◆ Task statement ◆
Please return the lines, both ends included, that run from the one containing "(446, 256) = (381, 163): black" to the last line of the data below, exactly and alone.

◆ Data supplied ◆
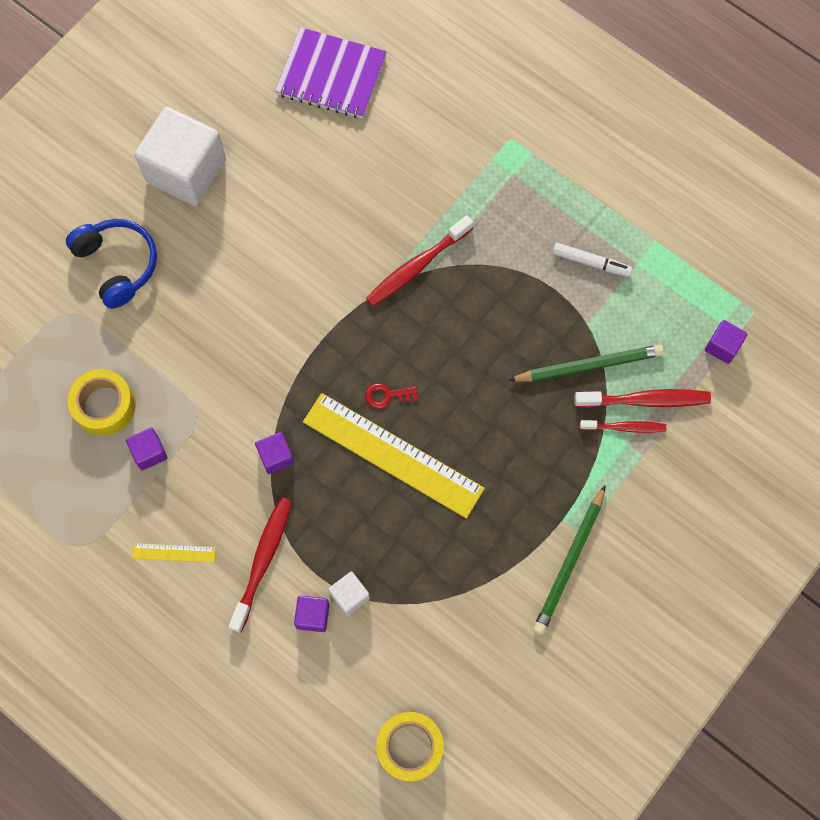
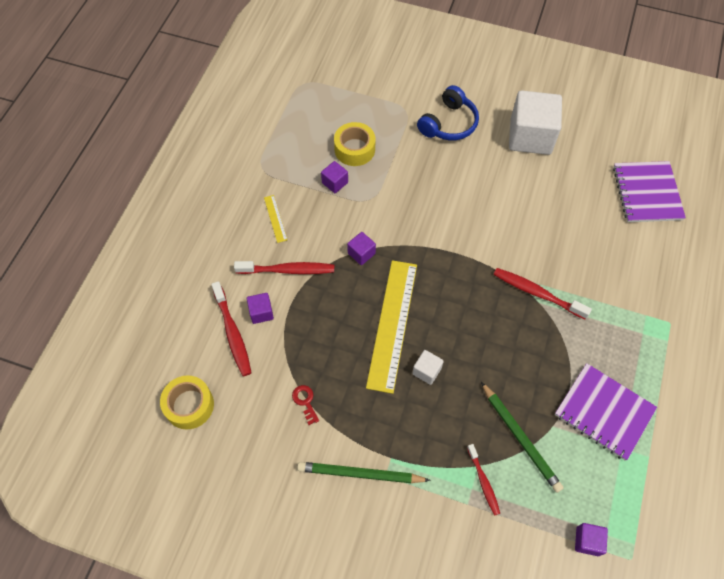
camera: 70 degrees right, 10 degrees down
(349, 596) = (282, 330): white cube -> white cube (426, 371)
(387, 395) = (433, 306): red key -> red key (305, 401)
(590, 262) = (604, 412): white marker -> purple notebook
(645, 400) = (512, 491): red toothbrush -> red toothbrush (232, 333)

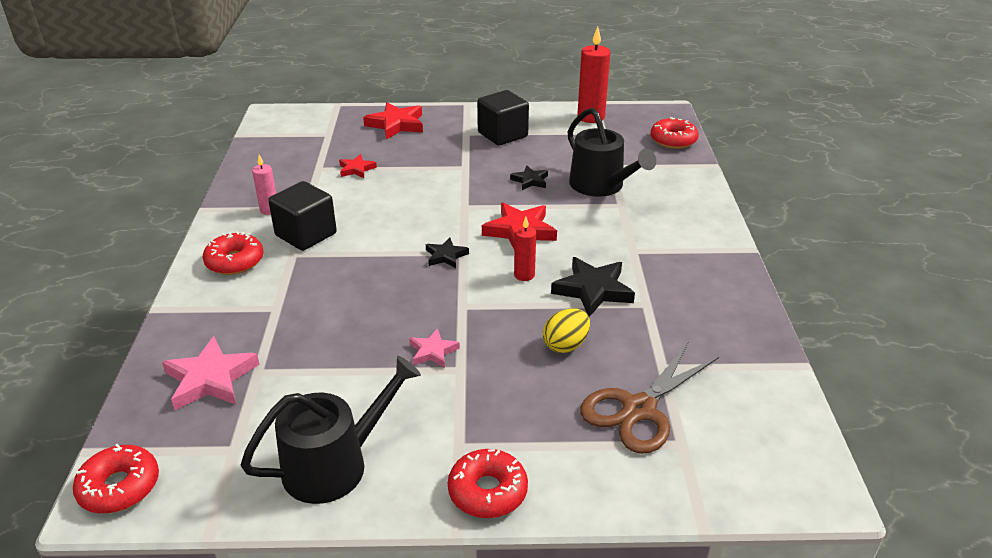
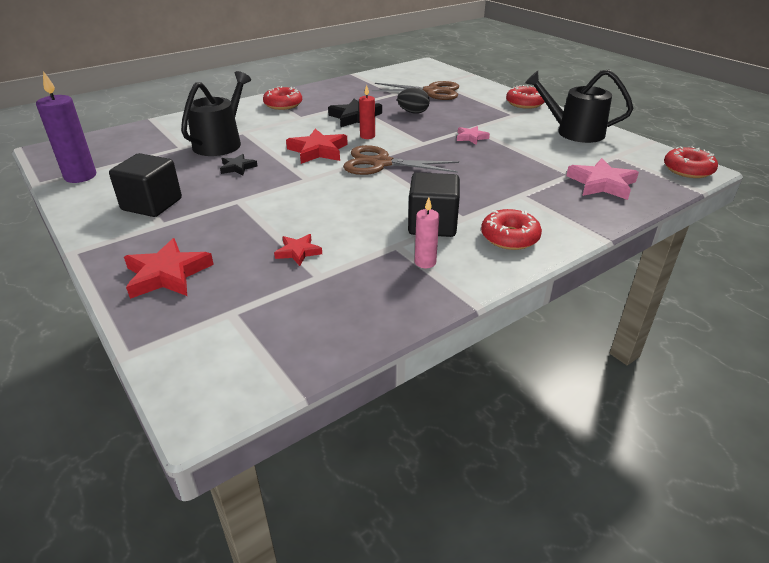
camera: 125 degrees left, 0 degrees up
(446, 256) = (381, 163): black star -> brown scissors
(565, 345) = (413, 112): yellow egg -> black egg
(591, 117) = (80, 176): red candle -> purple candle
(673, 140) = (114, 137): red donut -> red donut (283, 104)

◆ Exercise solution ◆
(446, 256) = (381, 163): black star -> brown scissors
(565, 345) = (413, 112): yellow egg -> black egg
(591, 117) = (80, 176): red candle -> purple candle
(673, 140) = (114, 137): red donut -> red donut (283, 104)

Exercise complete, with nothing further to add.